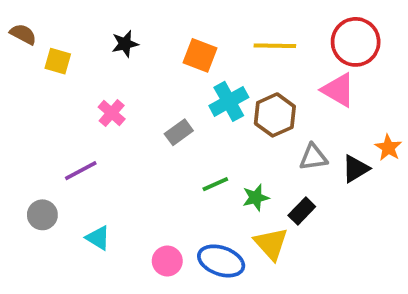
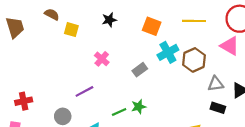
green line: (215, 184) -> (119, 112), moved
green star: (256, 198) -> (139, 107), moved
black rectangle: (302, 211) -> (218, 108), moved, turned 64

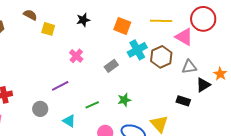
pink triangle: (230, 46) -> (184, 37), moved
gray triangle: (216, 84) -> (189, 67), moved
green star: (139, 107) -> (124, 100), moved

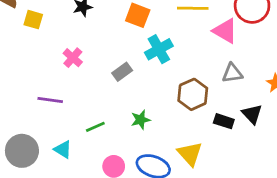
brown hexagon: (161, 57) -> (193, 94), moved
black triangle: (203, 85) -> (252, 114), moved, turned -42
purple line: (60, 86) -> (50, 100), turned 36
gray circle: (40, 109) -> (22, 151), moved, size x1.5

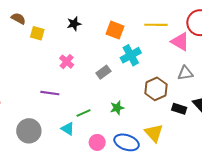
cyan triangle: (63, 149) -> (68, 129), moved

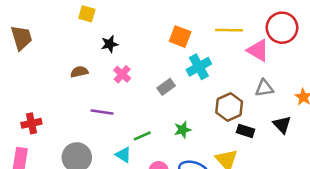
brown semicircle: (18, 18) -> (79, 72), moved, turned -40
black star: (74, 24) -> (110, 44), moved
yellow square: (37, 33) -> (87, 14), moved
black rectangle: (179, 109) -> (245, 131), moved

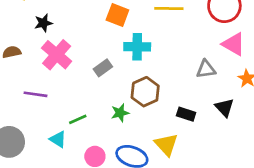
pink triangle: (258, 50) -> (234, 44), moved
cyan cross: (199, 67) -> (137, 47), turned 30
pink cross: (122, 74) -> (57, 55), size x1.6
brown hexagon: (229, 107) -> (145, 92), moved

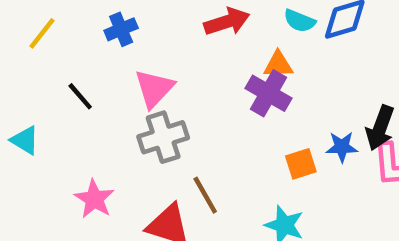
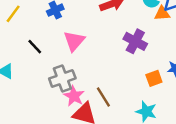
orange triangle: (278, 65) -> (162, 13), moved
gray cross: (163, 137) -> (62, 78), moved
pink star: (94, 199) -> (74, 96), moved

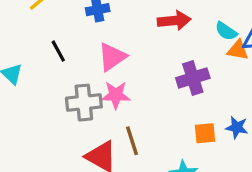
purple cross: (135, 41) -> (193, 78), turned 30
pink star: (74, 96) -> (116, 95), moved, turned 30

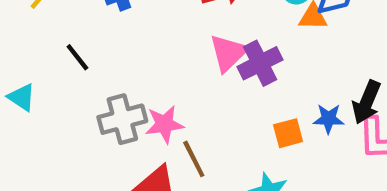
pink triangle: (112, 57) -> (228, 53), moved
pink star: (116, 95) -> (164, 124), moved

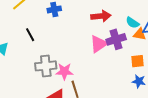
purple cross: (260, 63) -> (116, 39), moved
orange square: (288, 133) -> (137, 61), moved

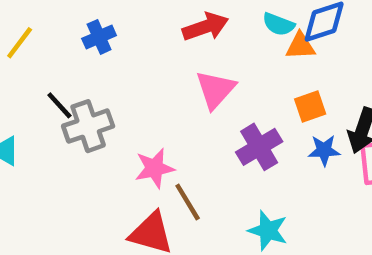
purple cross: (116, 39) -> (259, 147), moved
gray cross: (46, 66) -> (88, 126), moved

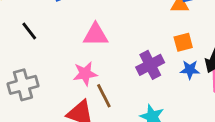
pink triangle: (215, 90) -> (96, 35), moved, turned 44
gray cross: (88, 126) -> (23, 85), moved

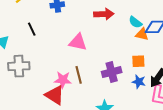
pink star: (85, 74) -> (63, 80), moved
brown line: (104, 96) -> (79, 75), moved

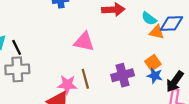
black line: (32, 29) -> (17, 47), moved
orange square: (138, 61) -> (153, 63), turned -32
blue star: (139, 82) -> (155, 76), moved

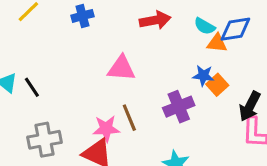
gray cross: (17, 69) -> (45, 140), moved
blue star: (155, 76) -> (203, 76), moved

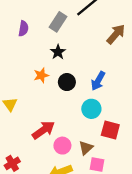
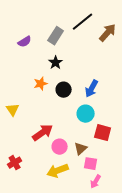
purple semicircle: (23, 29) -> (25, 42), turned 48
brown arrow: (116, 34) -> (108, 33), moved

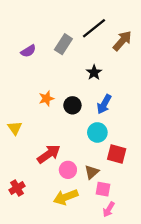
black star: (56, 63) -> (94, 72), moved

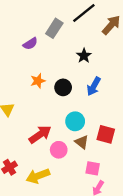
purple semicircle: (28, 51) -> (30, 44), moved
cyan circle: (97, 132) -> (75, 121), moved
brown triangle: (92, 172) -> (82, 142), moved, turned -40
yellow arrow: (66, 197) -> (38, 176), moved

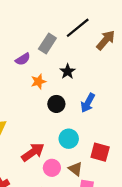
black star: (84, 56) -> (68, 71), moved
orange star: (38, 81) -> (38, 82), moved
brown triangle: (82, 142) -> (75, 169), moved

:::::

_Work to complete:_ Go through the material above, and wherever a line holds the word "size", copy it.

_Result of the task:_
gray circle: (40, 109) -> (22, 151), moved, size x1.5
pink cross: (122, 74) -> (57, 55), size x1.6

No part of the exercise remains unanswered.